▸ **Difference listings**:
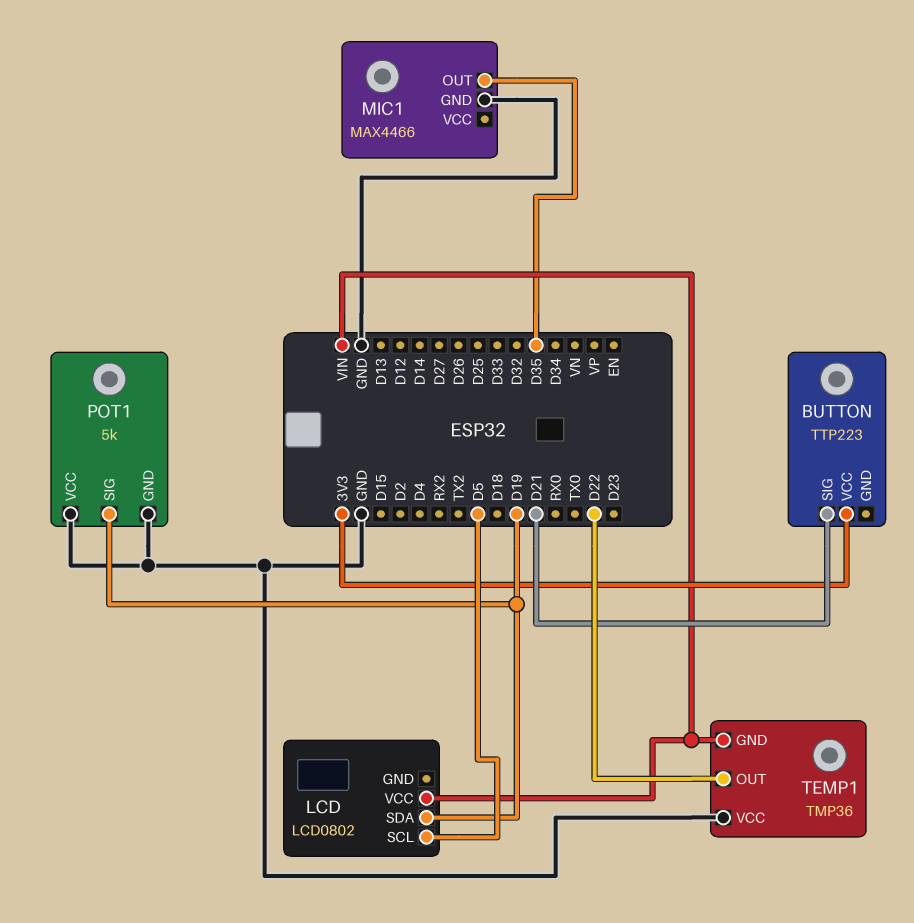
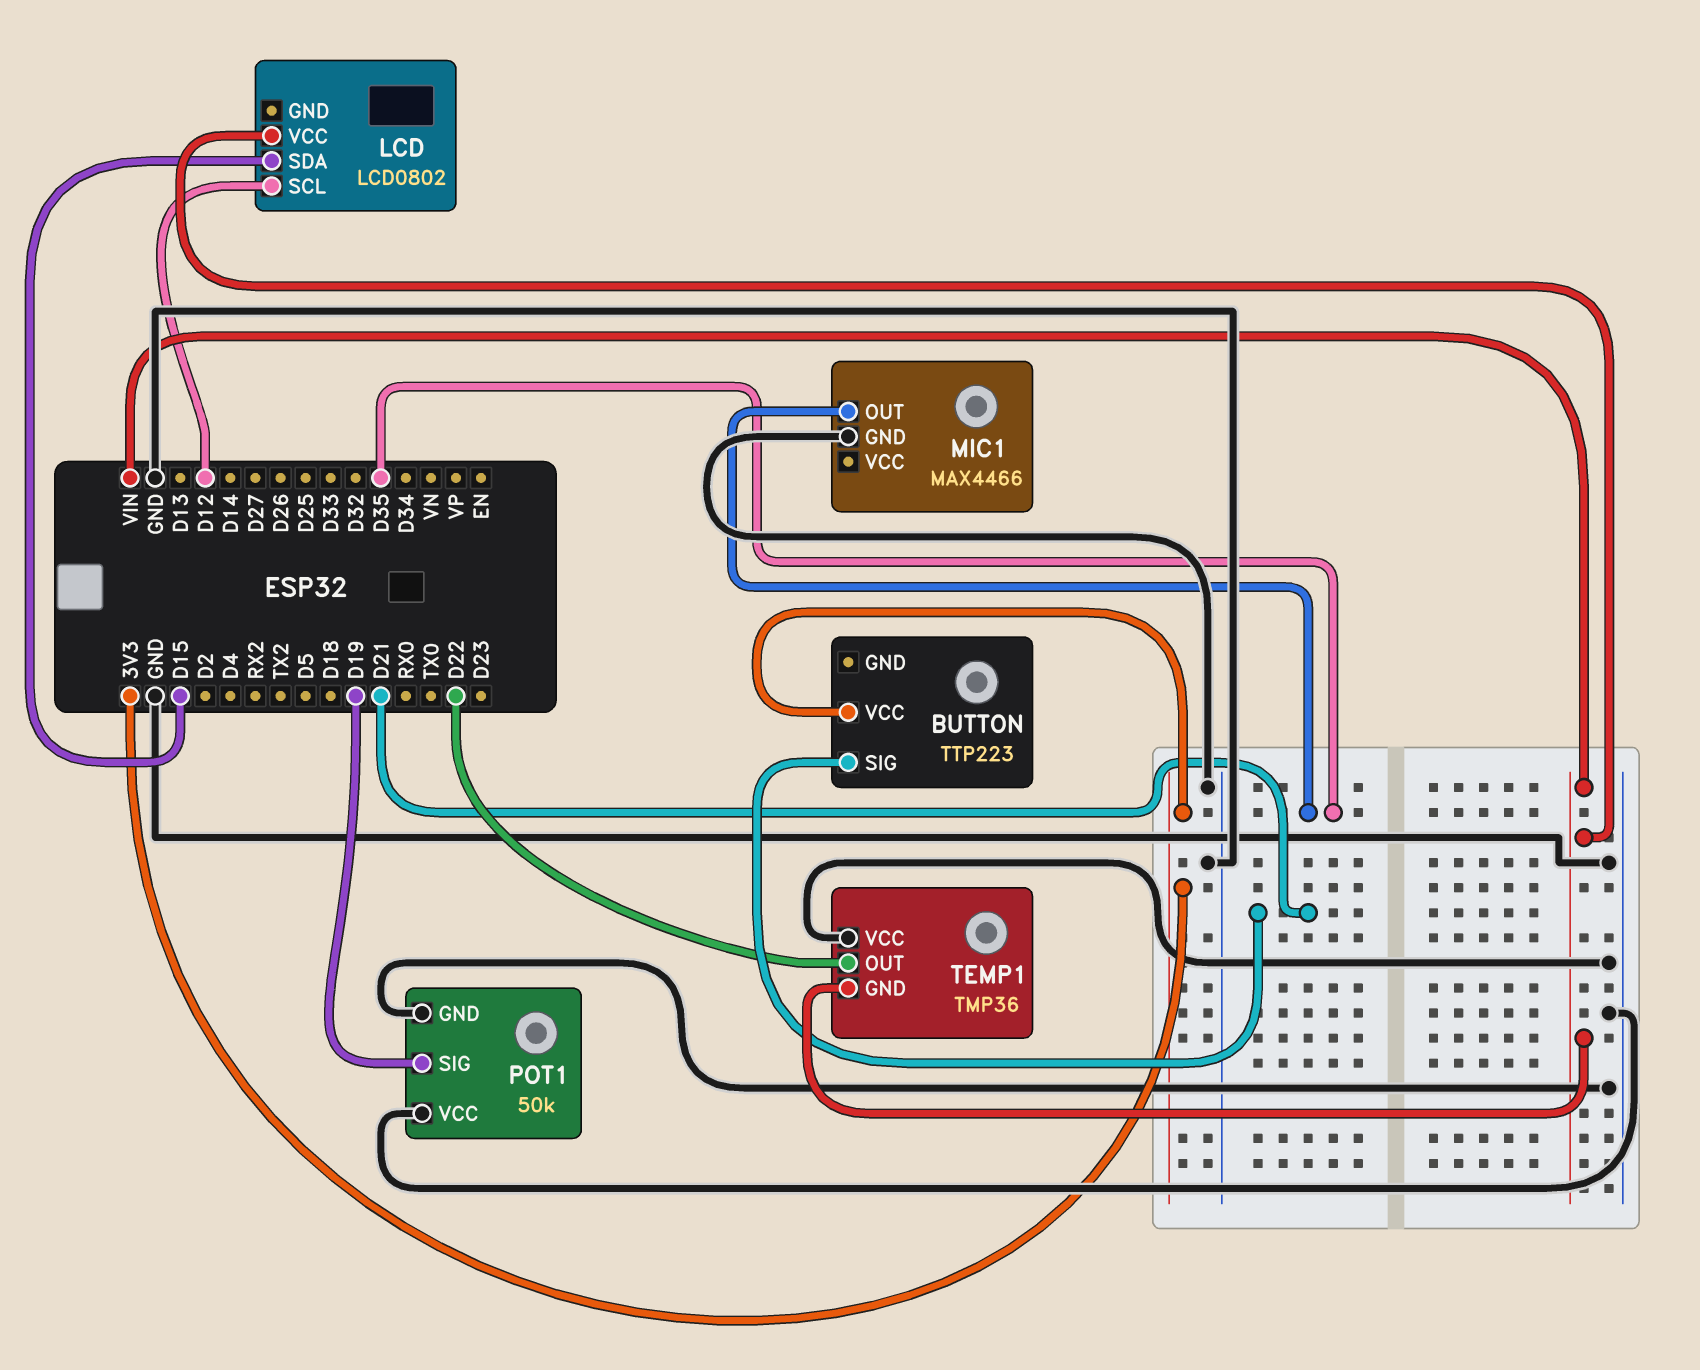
LCD pin SCL: D5 -> D12
LCD pin SDA: D19 -> D15
POT1: 5k -> 50k

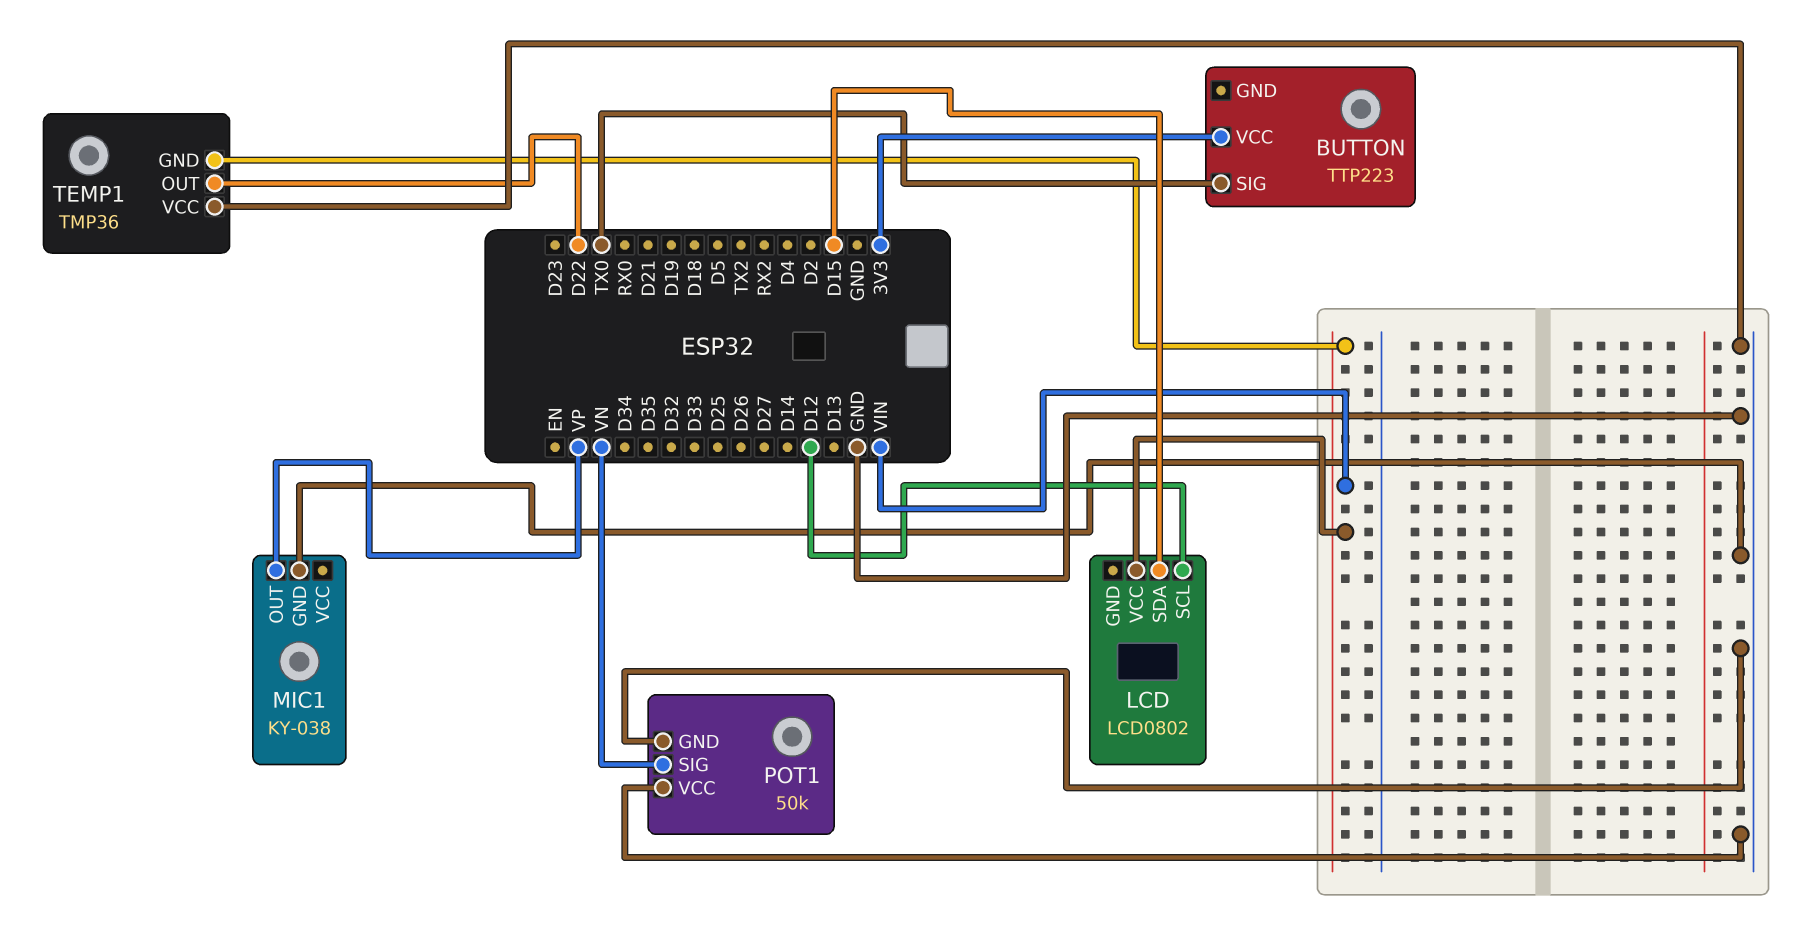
BUTTON pin SIG: D21 -> TX0
MIC1: MAX4466 -> KY-038
MIC1 pin OUT: D35 -> VP
POT1 pin SIG: D19 -> VN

▸ **ACTIVITY**: Repeat the data above exactly, leaving out any pictures it holds.

▸ **ANSWER BELOW**:
LCD pin SCL: D5 -> D12
LCD pin SDA: D19 -> D15
POT1: 5k -> 50k

BUTTON pin SIG: D21 -> TX0
MIC1: MAX4466 -> KY-038
MIC1 pin OUT: D35 -> VP
POT1 pin SIG: D19 -> VN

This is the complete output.